── PROVIDED RECORDS ──

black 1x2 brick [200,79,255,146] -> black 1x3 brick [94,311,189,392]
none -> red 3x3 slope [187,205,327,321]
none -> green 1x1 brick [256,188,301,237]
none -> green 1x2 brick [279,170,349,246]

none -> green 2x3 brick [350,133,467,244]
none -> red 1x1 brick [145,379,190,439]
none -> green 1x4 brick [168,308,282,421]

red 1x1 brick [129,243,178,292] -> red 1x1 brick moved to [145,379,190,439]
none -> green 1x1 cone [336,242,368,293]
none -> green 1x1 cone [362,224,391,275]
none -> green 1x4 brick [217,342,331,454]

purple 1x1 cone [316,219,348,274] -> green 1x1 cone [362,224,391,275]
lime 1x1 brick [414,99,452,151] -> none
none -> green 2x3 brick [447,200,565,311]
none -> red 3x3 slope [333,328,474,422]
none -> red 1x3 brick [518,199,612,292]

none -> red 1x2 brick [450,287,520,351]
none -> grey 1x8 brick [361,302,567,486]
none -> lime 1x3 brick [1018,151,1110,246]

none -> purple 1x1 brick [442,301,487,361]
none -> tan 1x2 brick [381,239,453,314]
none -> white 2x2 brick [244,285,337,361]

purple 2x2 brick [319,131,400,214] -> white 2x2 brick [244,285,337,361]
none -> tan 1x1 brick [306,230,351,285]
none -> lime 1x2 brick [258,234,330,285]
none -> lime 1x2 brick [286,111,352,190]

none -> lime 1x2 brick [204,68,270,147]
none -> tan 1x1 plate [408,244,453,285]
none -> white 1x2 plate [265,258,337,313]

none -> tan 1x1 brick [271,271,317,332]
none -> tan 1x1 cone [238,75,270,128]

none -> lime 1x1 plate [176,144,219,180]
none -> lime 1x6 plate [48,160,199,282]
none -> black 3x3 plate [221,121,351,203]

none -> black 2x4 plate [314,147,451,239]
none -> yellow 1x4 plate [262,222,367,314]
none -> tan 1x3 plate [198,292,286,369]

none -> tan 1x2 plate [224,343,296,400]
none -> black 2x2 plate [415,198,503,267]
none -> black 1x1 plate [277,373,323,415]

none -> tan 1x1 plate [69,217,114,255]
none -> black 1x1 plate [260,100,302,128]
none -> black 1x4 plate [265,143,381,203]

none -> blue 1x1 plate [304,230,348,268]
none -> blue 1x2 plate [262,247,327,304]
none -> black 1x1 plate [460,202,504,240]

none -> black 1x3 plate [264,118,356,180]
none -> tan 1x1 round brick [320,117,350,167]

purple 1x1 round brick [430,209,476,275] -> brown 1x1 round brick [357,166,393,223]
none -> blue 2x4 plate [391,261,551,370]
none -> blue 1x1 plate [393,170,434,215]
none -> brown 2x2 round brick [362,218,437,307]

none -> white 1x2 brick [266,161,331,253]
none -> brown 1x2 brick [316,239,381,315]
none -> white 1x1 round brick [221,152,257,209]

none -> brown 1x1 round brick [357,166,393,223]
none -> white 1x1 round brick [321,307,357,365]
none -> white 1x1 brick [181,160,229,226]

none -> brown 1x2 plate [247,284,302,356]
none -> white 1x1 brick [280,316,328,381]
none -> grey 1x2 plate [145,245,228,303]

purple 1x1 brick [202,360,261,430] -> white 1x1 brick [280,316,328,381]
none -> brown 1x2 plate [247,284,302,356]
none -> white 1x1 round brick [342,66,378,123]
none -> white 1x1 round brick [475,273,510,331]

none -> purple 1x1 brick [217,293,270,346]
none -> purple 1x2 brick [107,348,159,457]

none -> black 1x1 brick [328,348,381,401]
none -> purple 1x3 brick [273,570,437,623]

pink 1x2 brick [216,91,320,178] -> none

───

[WHAT IS REQUIRED]: Using the entries above, state how many lines include the word "round", with no other words.

[YOUR RESPONSE]: 8